THE PROBLEM:
Could the listing below be reproduced exactly, minus its pictures?
== Segment start ==
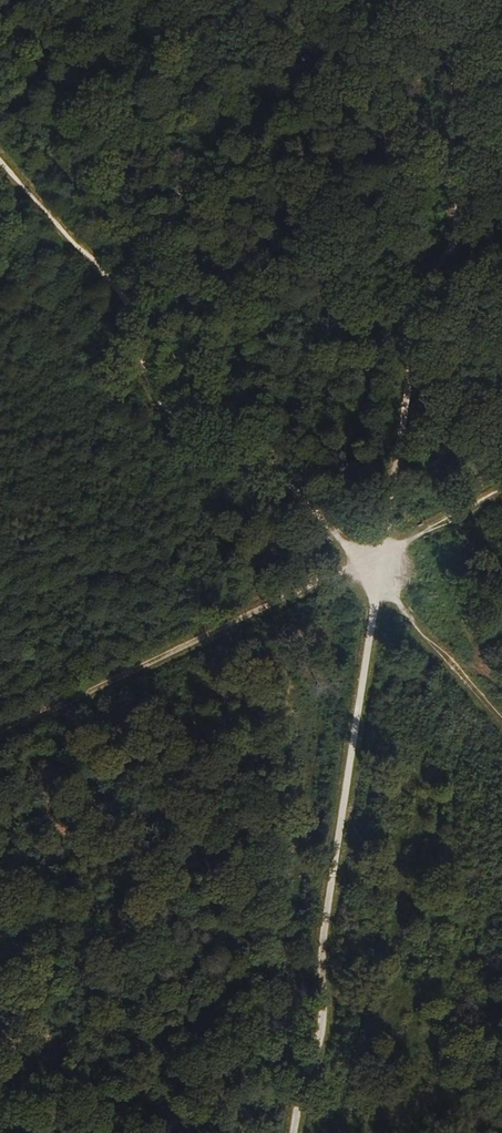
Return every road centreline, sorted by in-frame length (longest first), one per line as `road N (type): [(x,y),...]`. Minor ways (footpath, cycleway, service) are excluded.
road 1 (track): [(389,574),(342,538),(237,428),(172,417),(154,399),(141,317),(0,159)]
road 2 (track): [(469,0),(448,132),(462,225),(423,285),(389,574)]
road 3 (track): [(389,574),(377,603),(320,971),(322,1033),(293,1132)]
road 4 (track): [(501,725),(409,612),(389,574)]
== Segment end ==
COMPLETED EXERCISE:
Return every road centreline, sorted by in-frame length (longest first), one per line as `road N (type): [(x,y),...]`. Minor ways (footpath, cycleway, service) are excluded.
road 1 (track): [(389,574),(342,538),(237,428),(172,417),(154,399),(141,317),(0,159)]
road 2 (track): [(469,0),(448,132),(462,225),(423,285),(389,574)]
road 3 (track): [(389,574),(377,603),(320,971),(322,1033),(293,1132)]
road 4 (track): [(501,725),(409,612),(389,574)]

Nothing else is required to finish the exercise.